EXERCISE OBJECTIVE:
Transcribe the entries exactly as they stand below, passing over any picture.
_____
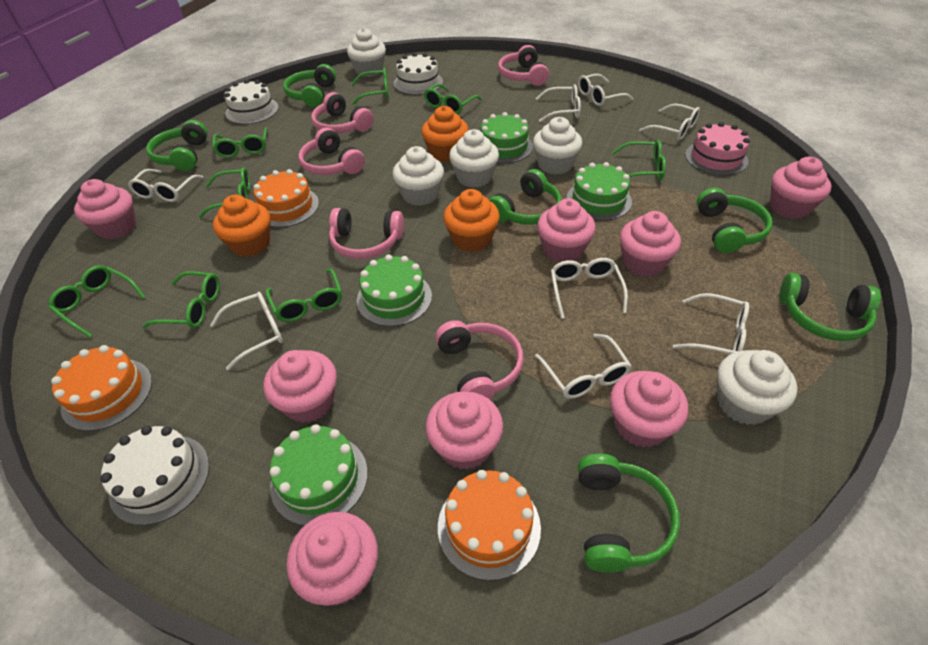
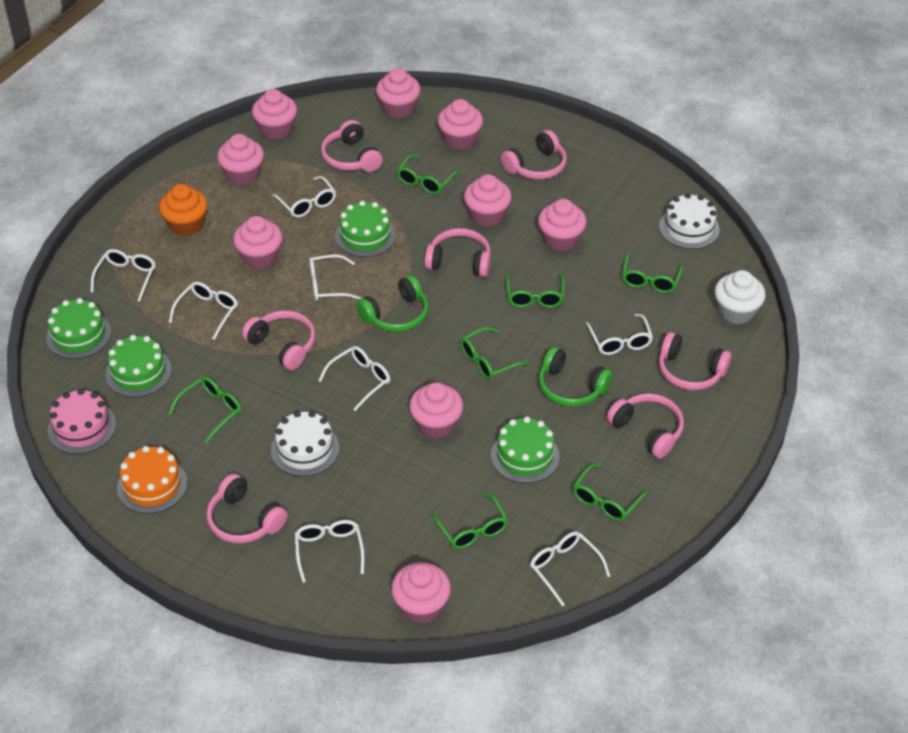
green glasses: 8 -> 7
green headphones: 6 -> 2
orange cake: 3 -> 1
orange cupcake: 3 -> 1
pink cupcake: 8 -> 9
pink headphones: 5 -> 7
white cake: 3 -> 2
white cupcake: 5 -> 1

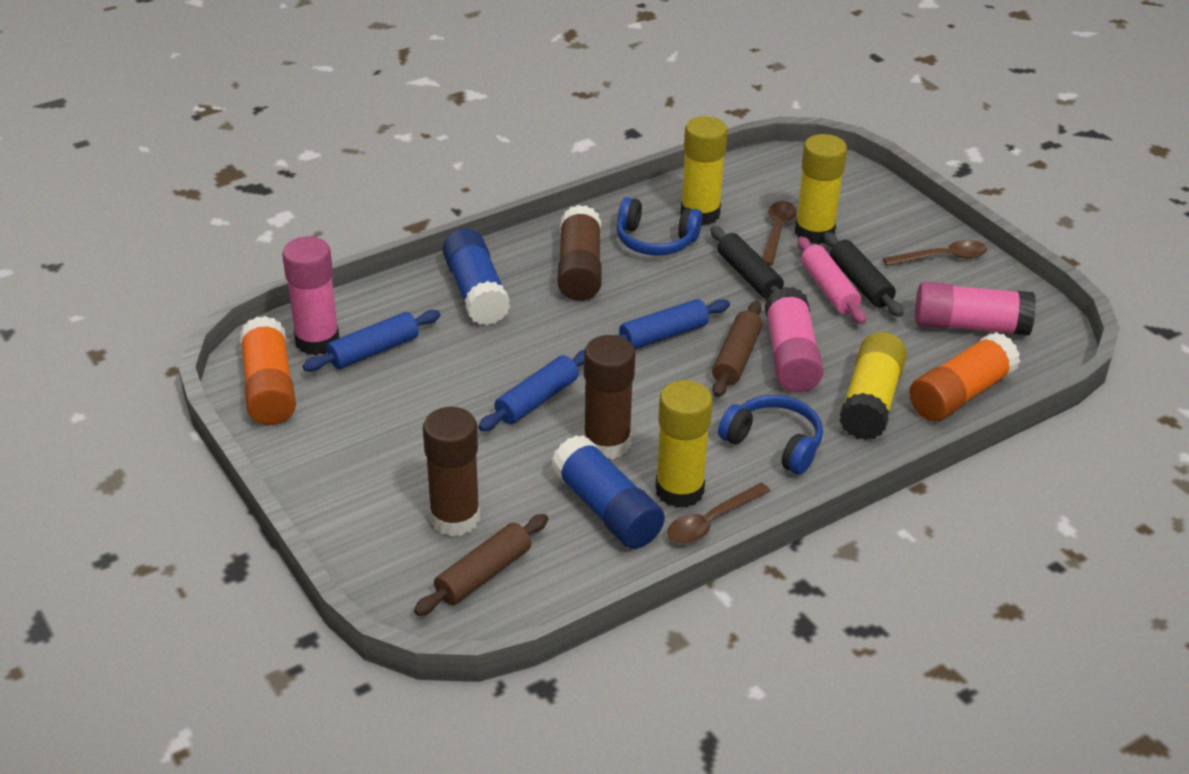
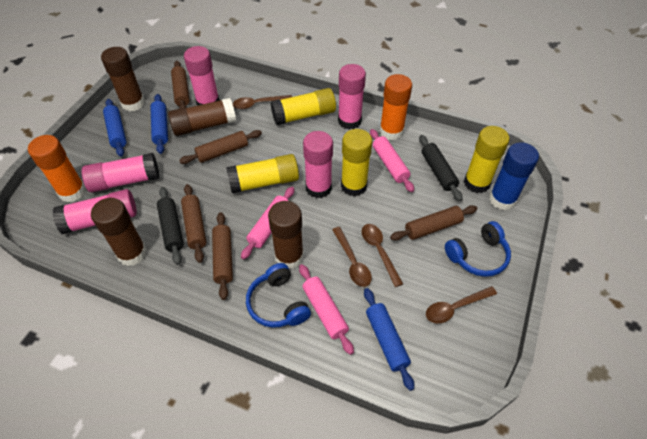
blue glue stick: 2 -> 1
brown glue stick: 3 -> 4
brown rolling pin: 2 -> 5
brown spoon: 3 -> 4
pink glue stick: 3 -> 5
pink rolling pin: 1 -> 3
_____
FINAL ANSWER:
green glasses: 8 -> 7
green headphones: 6 -> 2
orange cake: 3 -> 1
orange cupcake: 3 -> 1
pink cupcake: 8 -> 9
pink headphones: 5 -> 7
white cake: 3 -> 2
white cupcake: 5 -> 1

blue glue stick: 2 -> 1
brown glue stick: 3 -> 4
brown rolling pin: 2 -> 5
brown spoon: 3 -> 4
pink glue stick: 3 -> 5
pink rolling pin: 1 -> 3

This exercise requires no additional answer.